## Task goal
Reproduce the material word for word, from its first line through the line containing "coordinates (325, 444).", both ends included. Leave out the pictures.

## Data excerpts
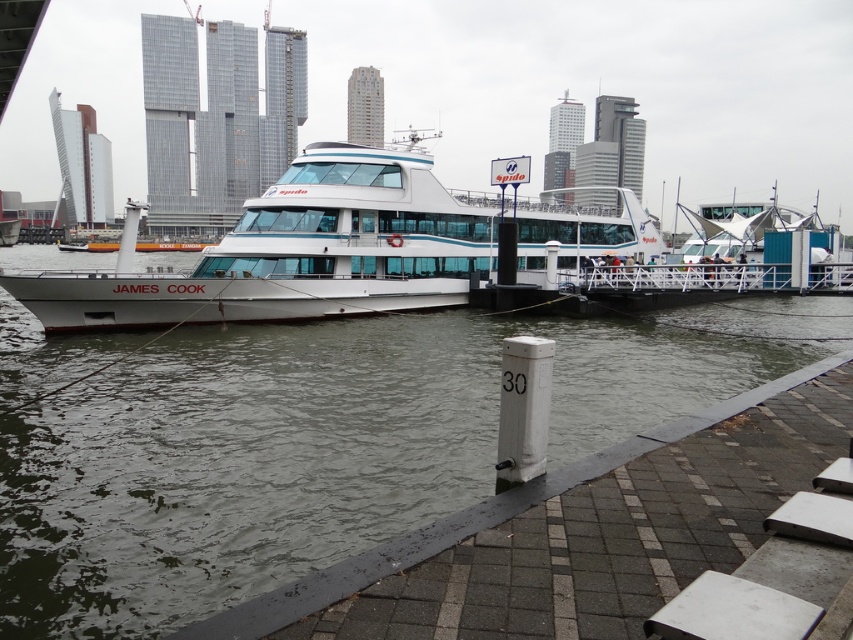
Does point (318, 397) come farther from viewer compared to point (280, 269)?

No, it is not.

Can you confirm if clear water at boat left is wider than white glossy ferry at center?

No, clear water at boat left is not wider than white glossy ferry at center.

Is point (604, 340) positioned after point (332, 273)?

That is False.

Find the location of `clear water at boat left`. clear water at boat left is located at coordinates (325, 444).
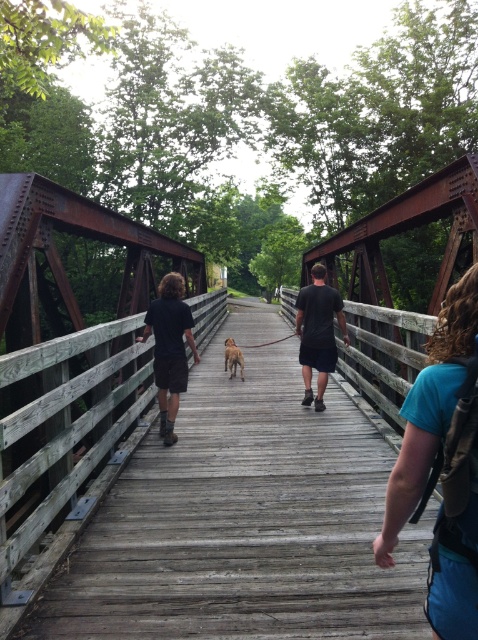
Based on the photo, which is below, black matte shorts at center or brown furry dog at center?

brown furry dog at center is lower down.

At what (x,y) coordinates should I click in order to perform the action: click on black matte shorts at center. Please return your answer as a coordinate pair (x, y). The height and width of the screenshot is (640, 478). Looking at the image, I should click on (317, 332).

Who is positioned more to the right, brown furry dog at center or brown leather leash at center?

From the viewer's perspective, brown leather leash at center appears more on the right side.

Who is more distant from viewer, (229, 358) or (292, 333)?

The point (292, 333) is behind.

Between point (231, 346) and point (248, 346), which one is positioned behind?

The point (248, 346) is more distant.

This screenshot has width=478, height=640. Identify the location of brown furry dog at center. (232, 356).

Between wooden bridge at center and black matte shorts at center, which one appears on the right side from the viewer's perspective?

black matte shorts at center

Can you confirm if wooden bridge at center is positioned above black matte shorts at center?

No.

The width and height of the screenshot is (478, 640). Find the location of `wooden bridge at center`. wooden bridge at center is located at coordinates (245, 518).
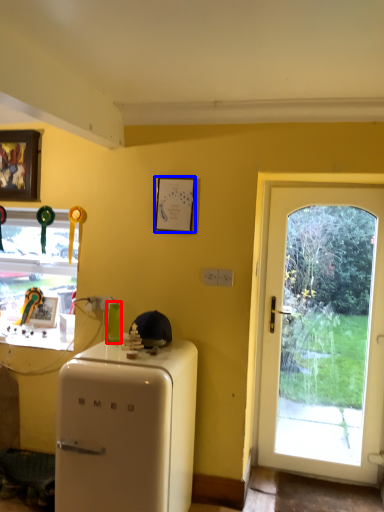
Question: Among these objects, which one is nearest to the camera, bottle (highlighted by a red box) or picture frame (highlighted by a blue box)?

Choices:
 (A) bottle
 (B) picture frame

Answer: (A)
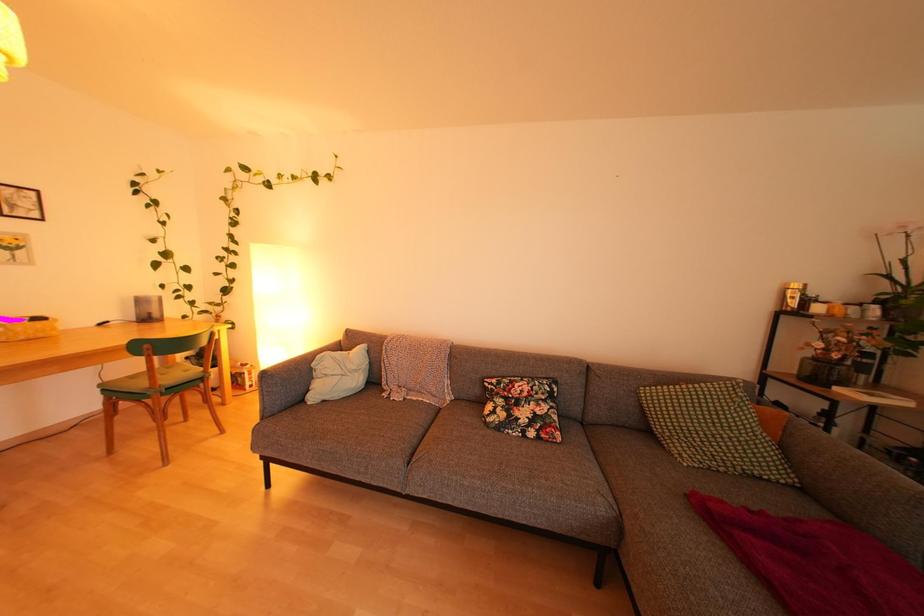
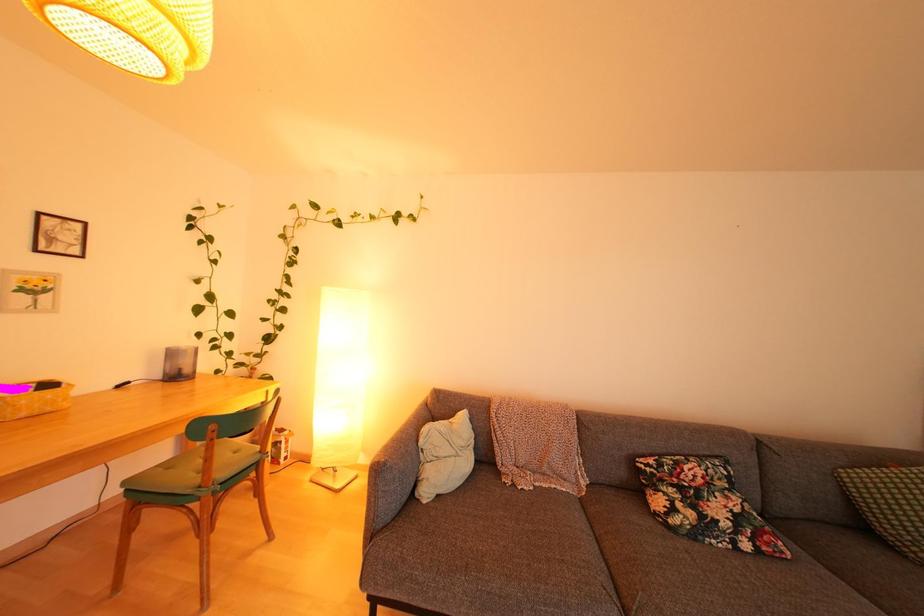
Question: The images are taken continuously from a first-person perspective. In which direction are you moving?

Choices:
 (A) Left
 (B) Right
 (C) Forward
 (D) Backward

Answer: (A)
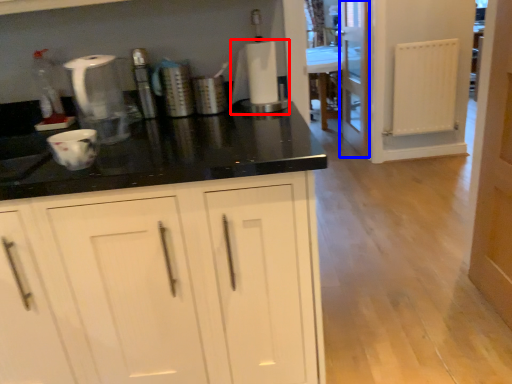
Question: Which point is further to the camera, appliance (highlighted by a red box) or screen door (highlighted by a blue box)?

Choices:
 (A) appliance
 (B) screen door

Answer: (B)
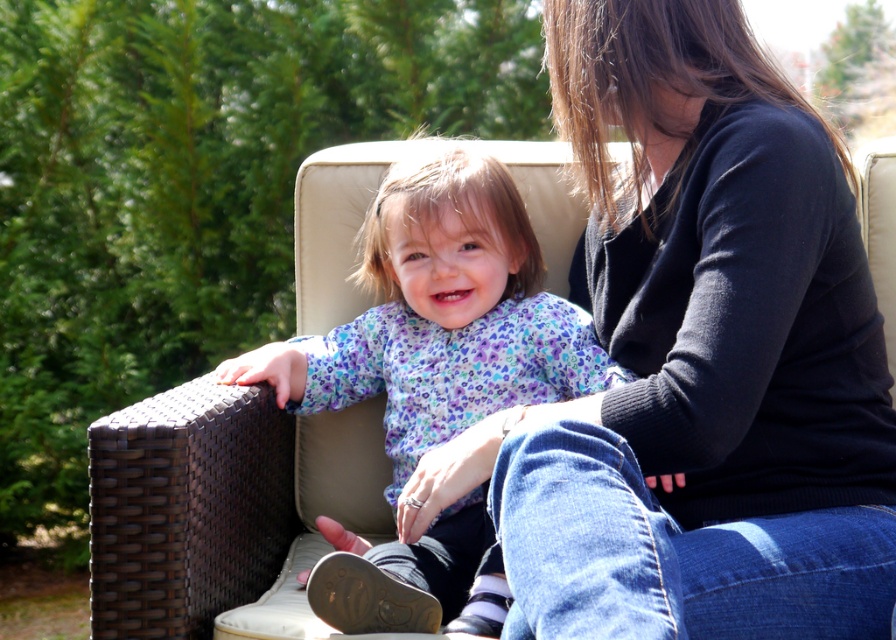
Does black sweater at upper right have a lesser height compared to purple floral shirt at center?

No.

Does point (764, 518) come behind point (500, 305)?

No, it is not.

I want to click on black sweater at upper right, so click(x=705, y=355).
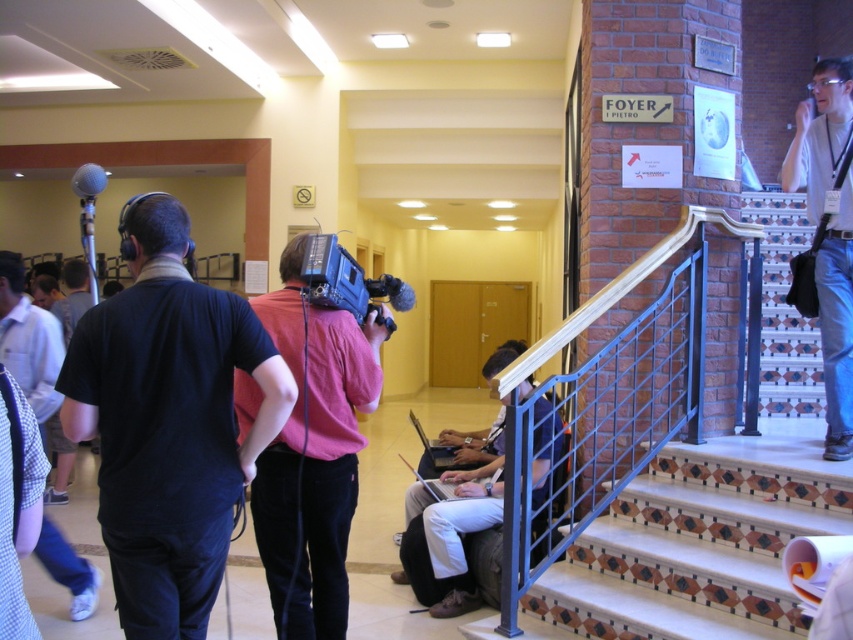
You are standing in the hallway and want to place a new decorative plant pot between the white tiled stairs at lower right and the matte black laptop at stairs. According to the scene description, which object should the plant pot be closer to?

The plant pot should be placed closer to the white tiled stairs at lower right because it is closer to the viewer than the matte black laptop at stairs.

You are standing in the hallway and want to go upstairs. There are white tiled stairs at lower right and blue jeans at right. Which direction should you go to reach the stairs?

The white tiled stairs at lower right are located below the blue jeans at right, so you should go towards the lower right direction to reach the stairs.

You are a delivery person carrying a large box that is 30 inches wide. You need to navigate through the hallway and reach the stairs. Can you safely pass between the blue jeans at right and the white tiled stairs at lower right without hitting the box against either?

The distance between the white tiled stairs at lower right and the blue jeans at right is 36.40 inches. Since your box is 30 inches wide, there is enough space to pass safely between them.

## Solved exercise
Does point (318, 397) come farther from viewer compared to point (280, 269)?

No, it is not.

Can you confirm if clear water at boat left is wider than white glossy ferry at center?

No, clear water at boat left is not wider than white glossy ferry at center.

Is point (604, 340) positioned after point (332, 273)?

That is False.

Find the location of `clear water at boat left`. clear water at boat left is located at coordinates (325, 444).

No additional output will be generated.